The problem:
Which lines below fall between the one containing "R9: none -> 5.6k (GND, NET14)" and the one containing "R10: 47k (GND, NET8) -> none"? Repeat them exactly, counting both of those lines, and add nothing else.

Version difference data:
####################

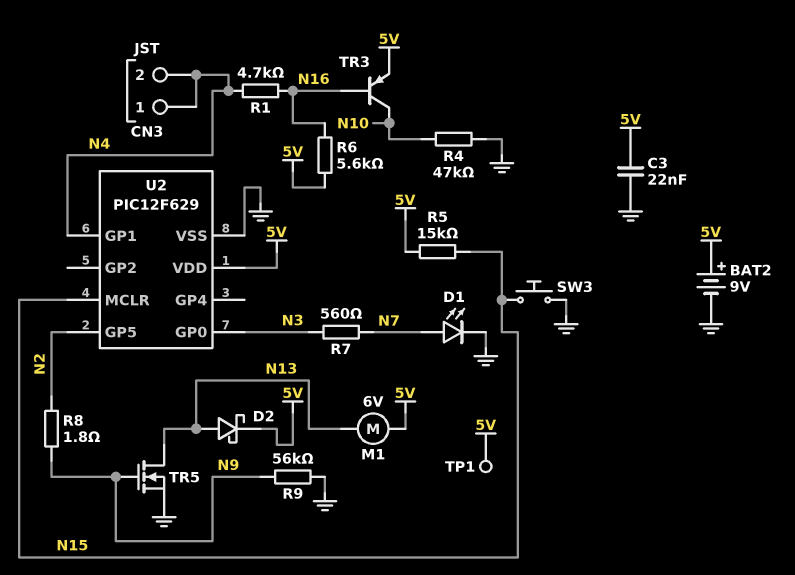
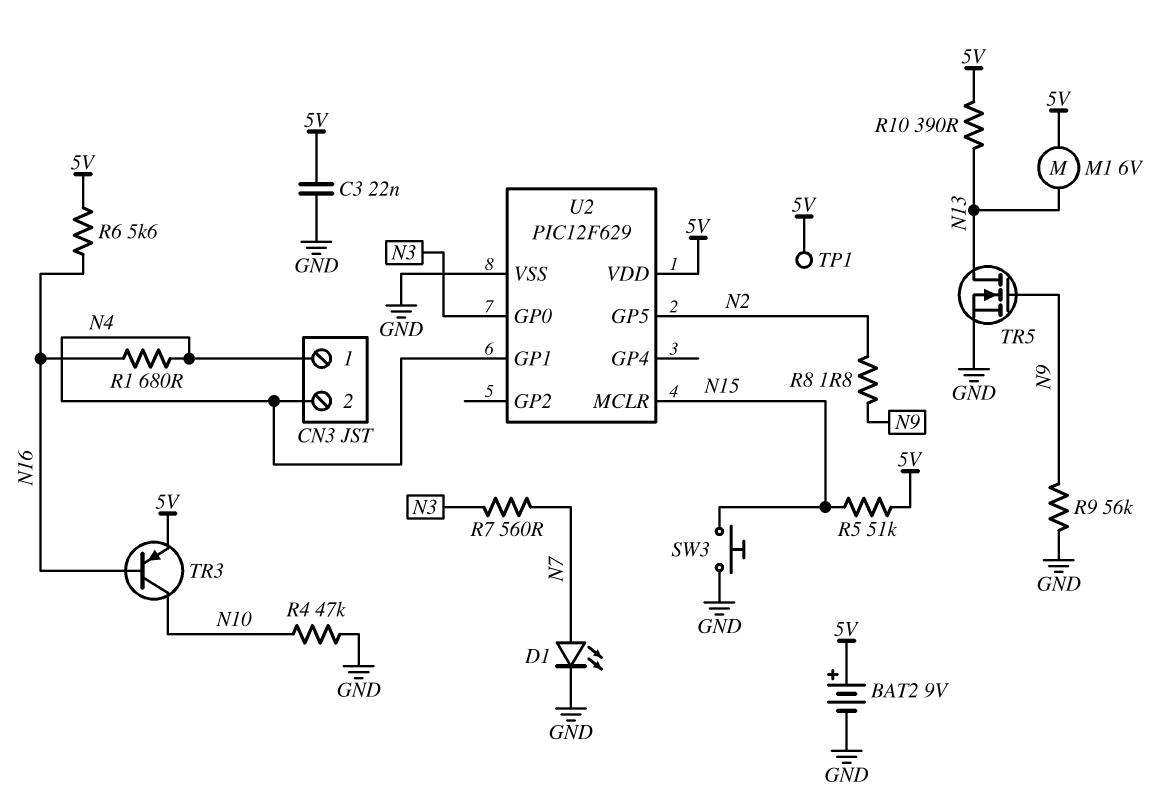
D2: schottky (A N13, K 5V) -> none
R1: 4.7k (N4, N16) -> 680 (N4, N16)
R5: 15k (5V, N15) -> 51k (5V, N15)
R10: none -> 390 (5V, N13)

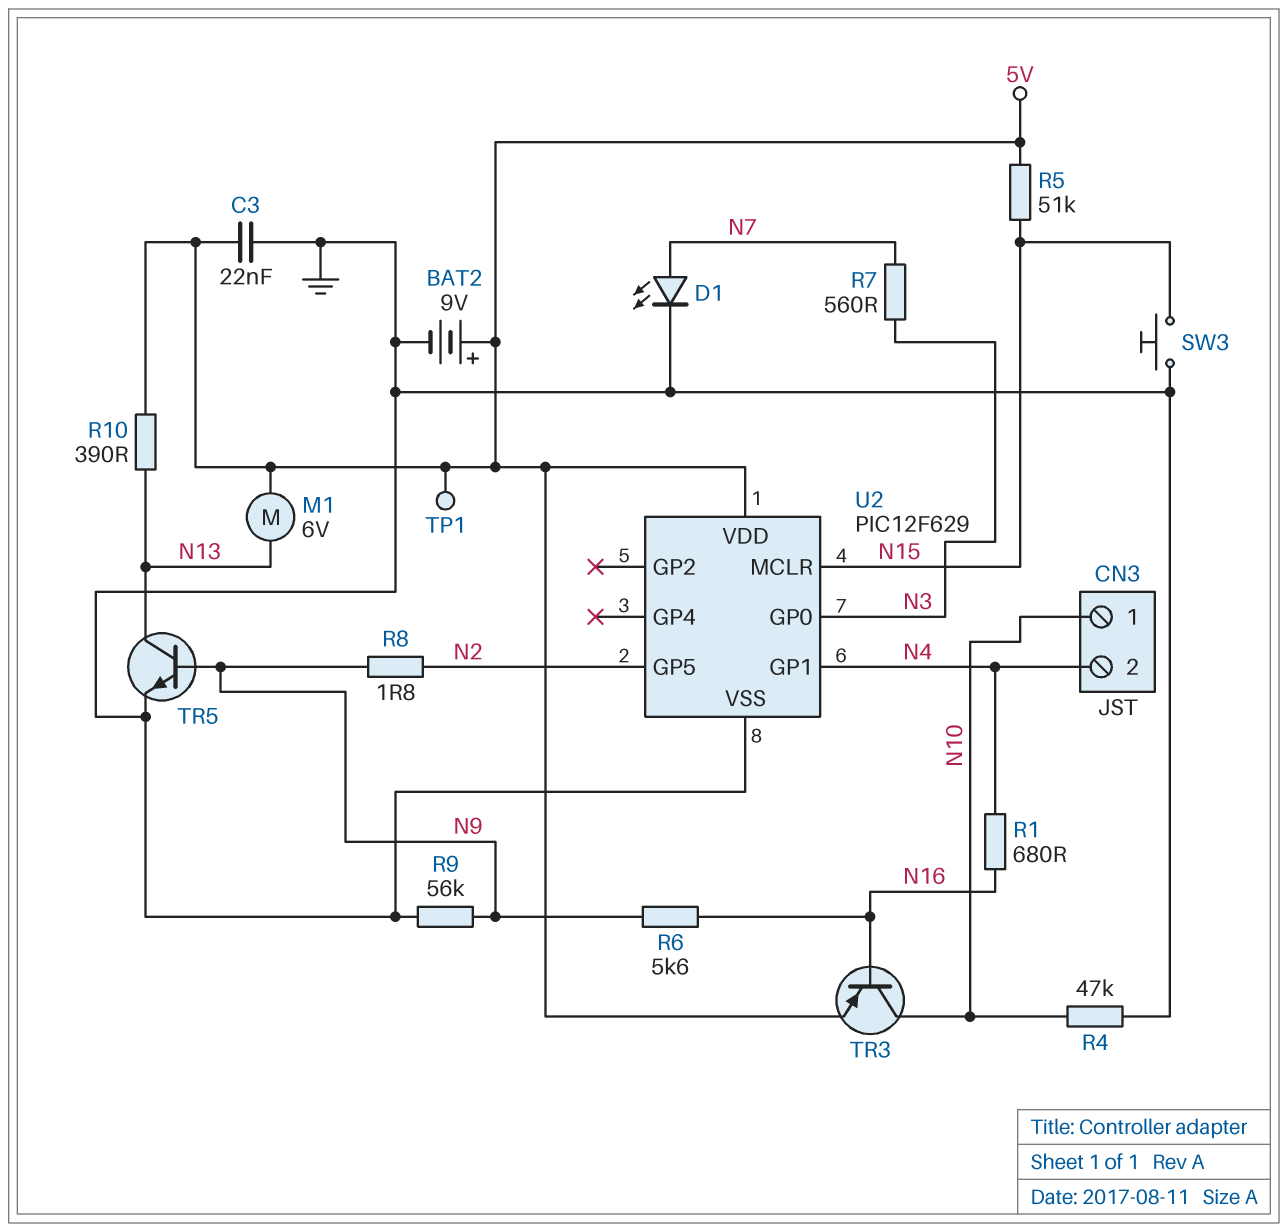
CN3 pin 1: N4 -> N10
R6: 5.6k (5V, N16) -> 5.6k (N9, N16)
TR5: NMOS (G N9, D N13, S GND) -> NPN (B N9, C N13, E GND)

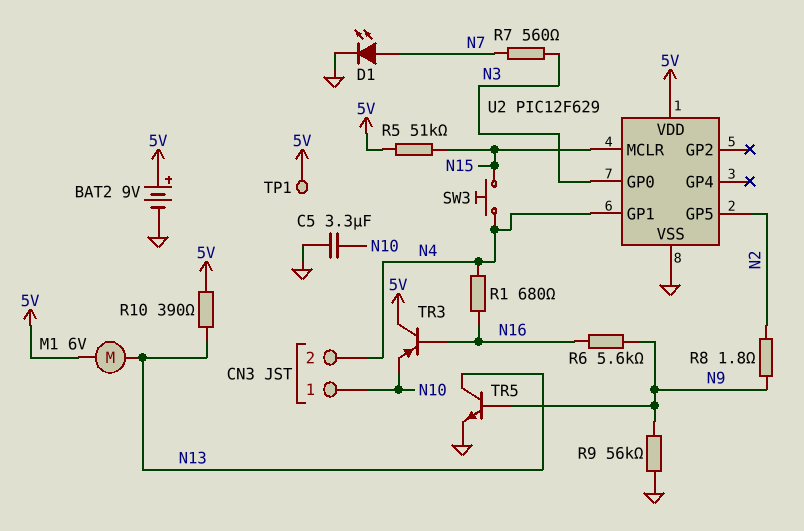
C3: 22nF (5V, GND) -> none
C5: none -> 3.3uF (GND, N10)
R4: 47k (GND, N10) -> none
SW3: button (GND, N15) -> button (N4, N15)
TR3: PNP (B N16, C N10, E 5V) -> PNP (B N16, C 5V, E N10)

####################

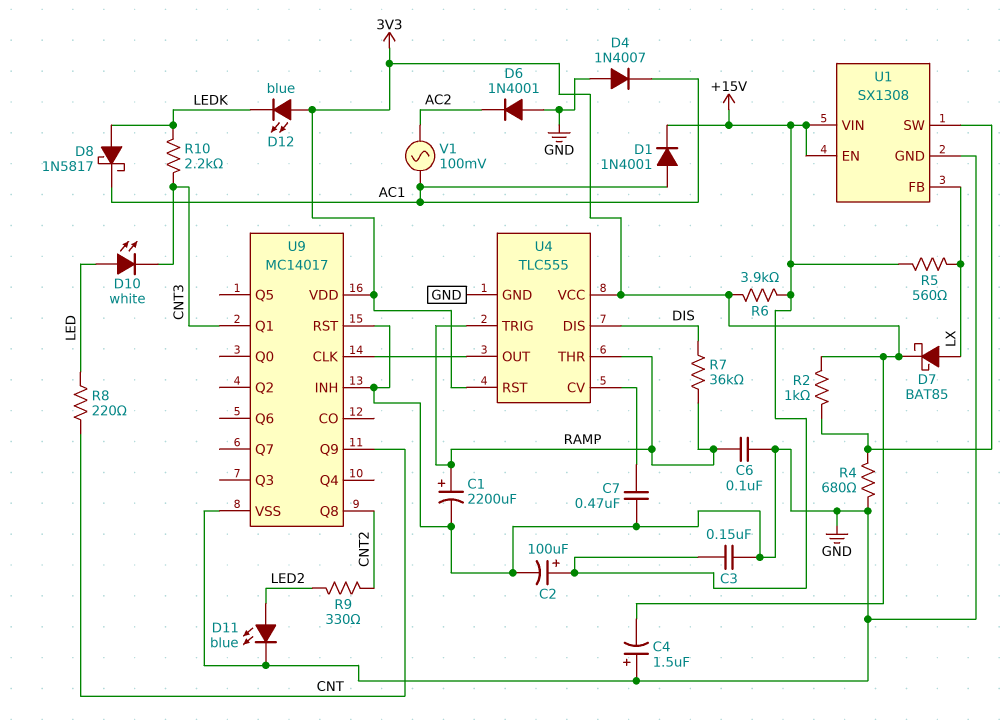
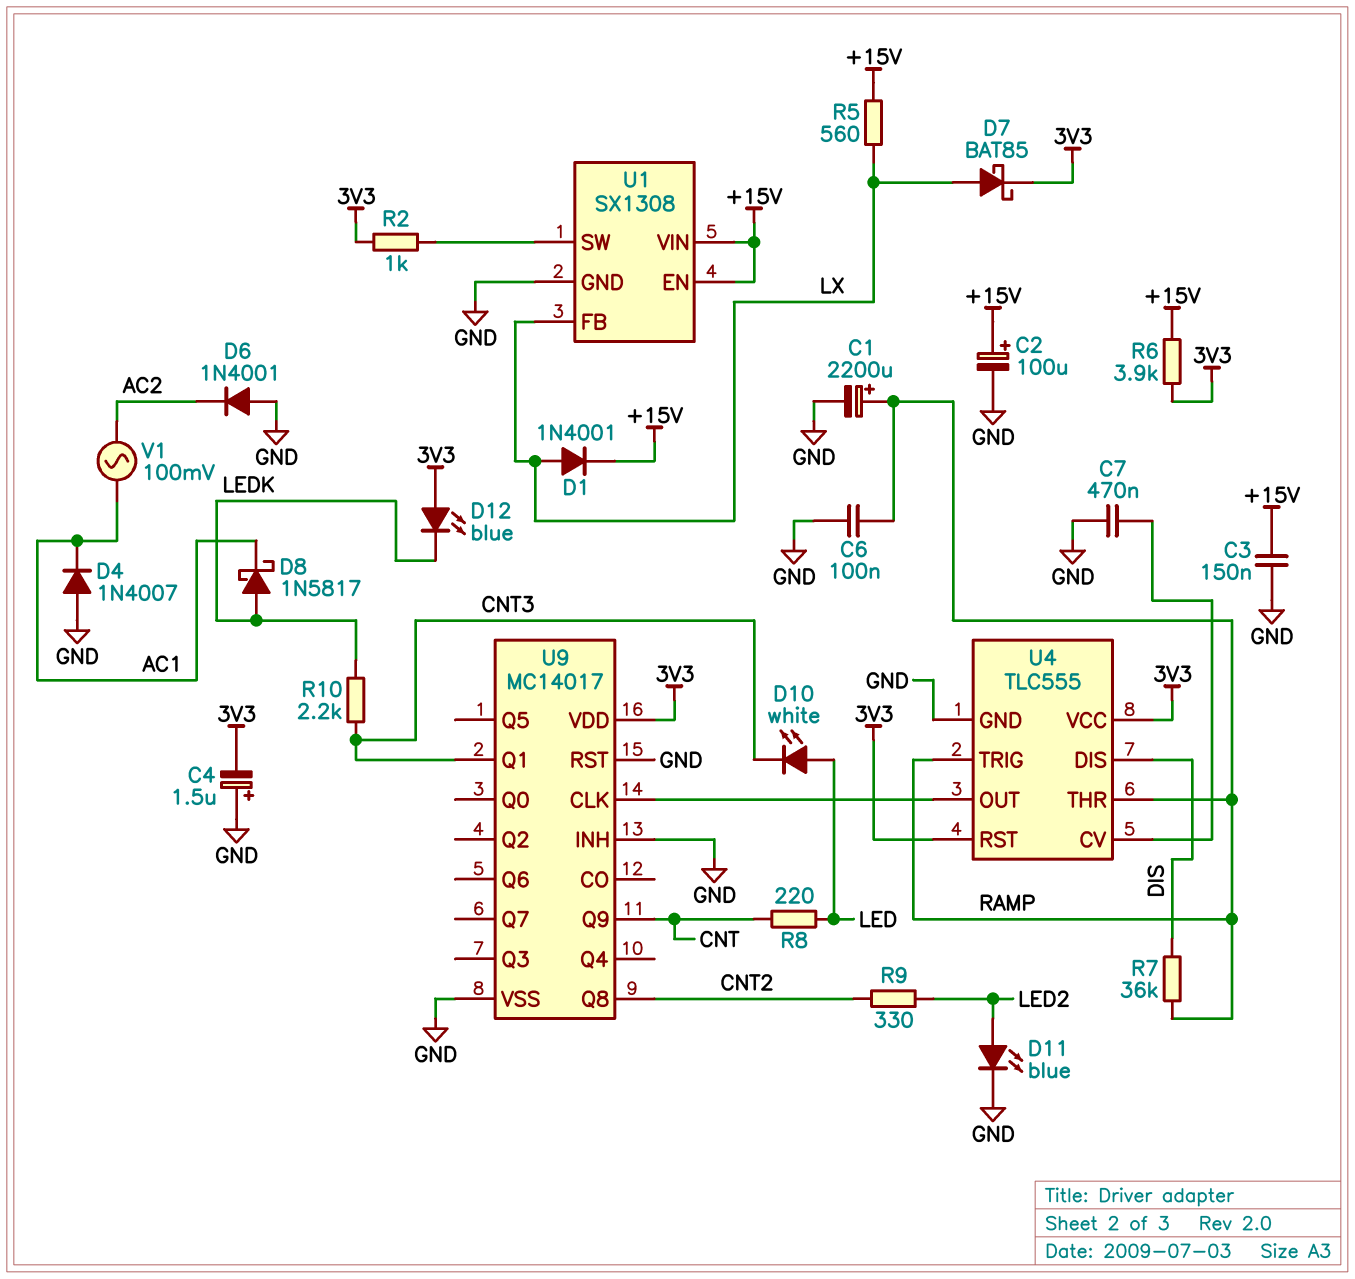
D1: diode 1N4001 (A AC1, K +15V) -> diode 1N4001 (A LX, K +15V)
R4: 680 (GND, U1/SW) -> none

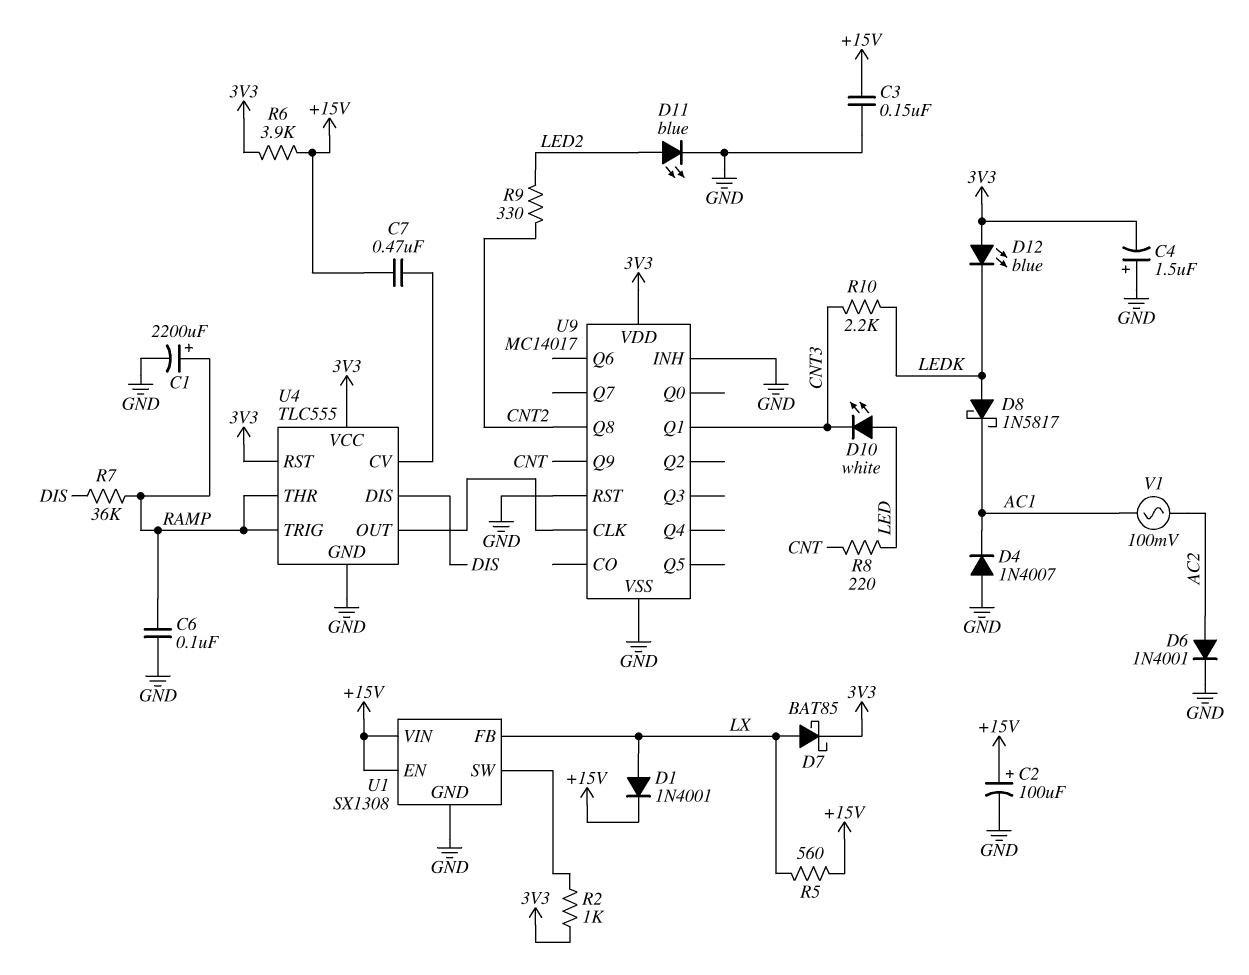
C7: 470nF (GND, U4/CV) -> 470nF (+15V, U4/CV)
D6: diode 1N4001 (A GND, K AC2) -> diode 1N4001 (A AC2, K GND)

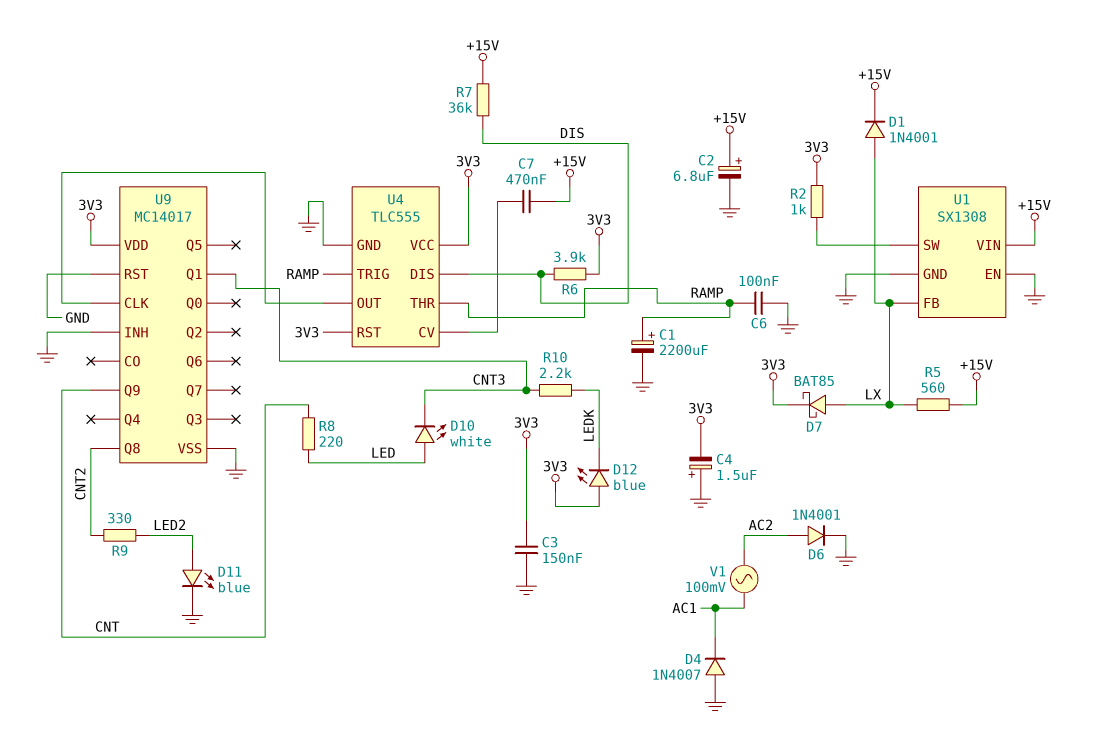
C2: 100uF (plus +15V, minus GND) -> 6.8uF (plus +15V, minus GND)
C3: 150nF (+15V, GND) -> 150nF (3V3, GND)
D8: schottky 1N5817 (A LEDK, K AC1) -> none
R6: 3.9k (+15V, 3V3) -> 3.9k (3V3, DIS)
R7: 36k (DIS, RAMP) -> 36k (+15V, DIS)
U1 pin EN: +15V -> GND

####################

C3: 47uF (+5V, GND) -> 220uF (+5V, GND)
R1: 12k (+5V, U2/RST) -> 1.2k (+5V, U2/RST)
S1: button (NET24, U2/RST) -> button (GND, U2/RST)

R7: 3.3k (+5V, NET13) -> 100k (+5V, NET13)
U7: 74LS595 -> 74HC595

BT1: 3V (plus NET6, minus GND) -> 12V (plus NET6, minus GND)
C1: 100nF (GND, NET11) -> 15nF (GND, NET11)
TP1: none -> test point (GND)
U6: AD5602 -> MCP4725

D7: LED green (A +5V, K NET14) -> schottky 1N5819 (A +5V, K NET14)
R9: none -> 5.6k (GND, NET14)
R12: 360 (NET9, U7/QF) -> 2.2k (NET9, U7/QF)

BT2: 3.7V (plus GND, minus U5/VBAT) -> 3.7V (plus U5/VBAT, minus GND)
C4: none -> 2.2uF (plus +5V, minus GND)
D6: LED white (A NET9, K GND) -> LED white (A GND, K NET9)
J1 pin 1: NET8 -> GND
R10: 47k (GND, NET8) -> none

####################

Reply:
R9: none -> 5.6k (GND, NET14)
R12: 360 (NET9, U7/QF) -> 2.2k (NET9, U7/QF)

BT2: 3.7V (plus GND, minus U5/VBAT) -> 3.7V (plus U5/VBAT, minus GND)
C4: none -> 2.2uF (plus +5V, minus GND)
D6: LED white (A NET9, K GND) -> LED white (A GND, K NET9)
J1 pin 1: NET8 -> GND
R10: 47k (GND, NET8) -> none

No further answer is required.